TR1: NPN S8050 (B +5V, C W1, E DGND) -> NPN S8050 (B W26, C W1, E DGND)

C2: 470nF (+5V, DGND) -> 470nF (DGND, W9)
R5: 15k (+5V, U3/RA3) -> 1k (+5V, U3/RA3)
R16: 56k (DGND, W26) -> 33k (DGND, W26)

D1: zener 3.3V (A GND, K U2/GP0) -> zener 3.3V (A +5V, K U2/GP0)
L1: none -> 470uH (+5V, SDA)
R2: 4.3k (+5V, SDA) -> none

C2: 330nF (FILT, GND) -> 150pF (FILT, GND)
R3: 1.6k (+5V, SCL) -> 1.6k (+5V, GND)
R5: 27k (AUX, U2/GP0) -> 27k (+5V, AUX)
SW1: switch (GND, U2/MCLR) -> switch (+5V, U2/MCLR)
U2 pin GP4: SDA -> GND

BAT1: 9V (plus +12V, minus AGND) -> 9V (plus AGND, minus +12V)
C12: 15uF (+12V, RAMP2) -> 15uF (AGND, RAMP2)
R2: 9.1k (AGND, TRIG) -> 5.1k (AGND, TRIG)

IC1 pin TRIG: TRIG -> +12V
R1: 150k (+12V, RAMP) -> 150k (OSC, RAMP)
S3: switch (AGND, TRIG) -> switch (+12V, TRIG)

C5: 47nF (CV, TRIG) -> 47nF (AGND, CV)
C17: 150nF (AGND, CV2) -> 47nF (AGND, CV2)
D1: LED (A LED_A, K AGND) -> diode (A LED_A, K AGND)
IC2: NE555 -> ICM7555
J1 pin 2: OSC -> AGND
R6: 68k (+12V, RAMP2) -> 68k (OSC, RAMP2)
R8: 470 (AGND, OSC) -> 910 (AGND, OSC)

What needs to be done: Copy out every line from the records that has the word "AGND".

Task solution:
BAT1: 9V (plus +12V, minus AGND) -> 9V (plus AGND, minus +12V)
C12: 15uF (+12V, RAMP2) -> 15uF (AGND, RAMP2)
R2: 9.1k (AGND, TRIG) -> 5.1k (AGND, TRIG)
S3: switch (AGND, TRIG) -> switch (+12V, TRIG)
C5: 47nF (CV, TRIG) -> 47nF (AGND, CV)
C17: 150nF (AGND, CV2) -> 47nF (AGND, CV2)
D1: LED (A LED_A, K AGND) -> diode (A LED_A, K AGND)
J1 pin 2: OSC -> AGND
R8: 470 (AGND, OSC) -> 910 (AGND, OSC)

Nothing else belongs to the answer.